→ **Your objective**:
After locating the line that contains "(616, 318) = (586, 466): red" in the records below, write out exactly that line and each line after it through the one that contains "(314, 282) = (414, 257): red", and nothing else.

[Before-and-after object listings]
+---+

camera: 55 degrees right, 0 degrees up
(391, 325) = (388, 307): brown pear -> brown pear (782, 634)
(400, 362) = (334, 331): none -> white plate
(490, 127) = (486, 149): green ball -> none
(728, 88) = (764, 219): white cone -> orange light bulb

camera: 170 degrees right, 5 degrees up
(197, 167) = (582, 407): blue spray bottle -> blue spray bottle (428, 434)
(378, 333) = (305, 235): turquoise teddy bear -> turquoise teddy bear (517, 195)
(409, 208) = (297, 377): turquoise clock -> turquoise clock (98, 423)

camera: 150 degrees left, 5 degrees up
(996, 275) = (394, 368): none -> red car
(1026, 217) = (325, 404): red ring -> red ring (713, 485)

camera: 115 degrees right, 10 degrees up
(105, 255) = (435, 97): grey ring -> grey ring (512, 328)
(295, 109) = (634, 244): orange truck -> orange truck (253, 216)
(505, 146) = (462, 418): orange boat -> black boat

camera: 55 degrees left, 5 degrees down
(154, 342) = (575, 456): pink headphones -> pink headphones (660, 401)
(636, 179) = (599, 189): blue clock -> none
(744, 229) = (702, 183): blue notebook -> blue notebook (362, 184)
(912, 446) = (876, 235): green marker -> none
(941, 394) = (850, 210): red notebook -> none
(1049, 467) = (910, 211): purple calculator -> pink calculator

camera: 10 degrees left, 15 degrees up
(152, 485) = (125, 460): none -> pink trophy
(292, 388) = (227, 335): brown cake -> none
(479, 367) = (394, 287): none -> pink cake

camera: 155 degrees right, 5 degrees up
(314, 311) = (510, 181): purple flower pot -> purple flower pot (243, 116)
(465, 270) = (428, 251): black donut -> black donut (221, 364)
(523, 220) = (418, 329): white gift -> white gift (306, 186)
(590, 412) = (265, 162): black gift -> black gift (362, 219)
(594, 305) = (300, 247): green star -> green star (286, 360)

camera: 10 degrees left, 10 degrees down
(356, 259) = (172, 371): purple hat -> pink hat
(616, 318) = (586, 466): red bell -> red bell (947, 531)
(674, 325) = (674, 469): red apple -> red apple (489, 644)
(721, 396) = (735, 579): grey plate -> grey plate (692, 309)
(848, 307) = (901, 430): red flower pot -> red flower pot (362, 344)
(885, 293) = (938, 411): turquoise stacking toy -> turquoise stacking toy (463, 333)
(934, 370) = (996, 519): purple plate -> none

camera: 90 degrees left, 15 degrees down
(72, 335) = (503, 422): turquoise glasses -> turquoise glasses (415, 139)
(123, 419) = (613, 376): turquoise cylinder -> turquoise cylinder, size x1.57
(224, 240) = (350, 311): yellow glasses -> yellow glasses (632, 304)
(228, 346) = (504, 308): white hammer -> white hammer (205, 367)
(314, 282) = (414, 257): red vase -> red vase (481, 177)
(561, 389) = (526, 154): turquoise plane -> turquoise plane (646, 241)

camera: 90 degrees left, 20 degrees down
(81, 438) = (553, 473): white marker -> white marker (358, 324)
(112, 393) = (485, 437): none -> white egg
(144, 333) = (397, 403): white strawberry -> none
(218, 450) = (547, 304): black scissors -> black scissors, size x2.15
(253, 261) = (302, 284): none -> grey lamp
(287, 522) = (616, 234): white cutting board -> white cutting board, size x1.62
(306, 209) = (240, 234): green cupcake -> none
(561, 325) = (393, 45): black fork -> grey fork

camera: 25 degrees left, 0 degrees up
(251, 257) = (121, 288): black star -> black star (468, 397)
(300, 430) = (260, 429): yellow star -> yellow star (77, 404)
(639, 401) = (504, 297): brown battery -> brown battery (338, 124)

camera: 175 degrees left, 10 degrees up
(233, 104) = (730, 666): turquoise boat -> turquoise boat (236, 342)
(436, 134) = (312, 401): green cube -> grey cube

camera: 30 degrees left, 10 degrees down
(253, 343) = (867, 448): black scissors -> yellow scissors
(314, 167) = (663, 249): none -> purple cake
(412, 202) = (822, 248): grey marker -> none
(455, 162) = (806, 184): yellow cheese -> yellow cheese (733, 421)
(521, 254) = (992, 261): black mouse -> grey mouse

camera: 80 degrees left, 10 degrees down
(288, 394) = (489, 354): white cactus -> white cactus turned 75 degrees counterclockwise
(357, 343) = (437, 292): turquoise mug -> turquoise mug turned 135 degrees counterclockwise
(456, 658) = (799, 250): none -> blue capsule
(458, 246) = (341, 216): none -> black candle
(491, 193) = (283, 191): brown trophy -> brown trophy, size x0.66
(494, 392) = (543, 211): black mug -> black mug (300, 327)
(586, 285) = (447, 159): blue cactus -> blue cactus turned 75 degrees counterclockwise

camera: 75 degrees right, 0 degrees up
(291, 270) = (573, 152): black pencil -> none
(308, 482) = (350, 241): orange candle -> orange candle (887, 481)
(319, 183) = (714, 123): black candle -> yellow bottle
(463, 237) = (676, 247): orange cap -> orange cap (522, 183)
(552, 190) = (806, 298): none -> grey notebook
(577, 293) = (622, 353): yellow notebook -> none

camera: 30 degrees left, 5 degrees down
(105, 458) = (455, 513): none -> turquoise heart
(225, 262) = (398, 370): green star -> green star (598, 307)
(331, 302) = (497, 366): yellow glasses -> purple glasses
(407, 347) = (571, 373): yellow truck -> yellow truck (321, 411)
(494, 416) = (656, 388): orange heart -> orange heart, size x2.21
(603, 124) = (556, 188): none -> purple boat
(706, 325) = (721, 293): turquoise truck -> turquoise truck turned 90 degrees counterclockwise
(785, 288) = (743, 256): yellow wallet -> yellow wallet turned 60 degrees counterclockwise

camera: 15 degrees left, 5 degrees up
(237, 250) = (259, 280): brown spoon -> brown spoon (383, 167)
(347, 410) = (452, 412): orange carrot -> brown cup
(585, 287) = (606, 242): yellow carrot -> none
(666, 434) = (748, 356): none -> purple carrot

+---+

→ **Exercise result**:
(616, 318) = (586, 466): red bell -> red bell (947, 531)
(674, 325) = (674, 469): red apple -> red apple (489, 644)
(721, 396) = (735, 579): grey plate -> grey plate (692, 309)
(848, 307) = (901, 430): red flower pot -> red flower pot (362, 344)
(885, 293) = (938, 411): turquoise stacking toy -> turquoise stacking toy (463, 333)
(934, 370) = (996, 519): purple plate -> none

camera: 90 degrees left, 15 degrees down
(72, 335) = (503, 422): turquoise glasses -> turquoise glasses (415, 139)
(123, 419) = (613, 376): turquoise cylinder -> turquoise cylinder, size x1.57
(224, 240) = (350, 311): yellow glasses -> yellow glasses (632, 304)
(228, 346) = (504, 308): white hammer -> white hammer (205, 367)
(314, 282) = (414, 257): red vase -> red vase (481, 177)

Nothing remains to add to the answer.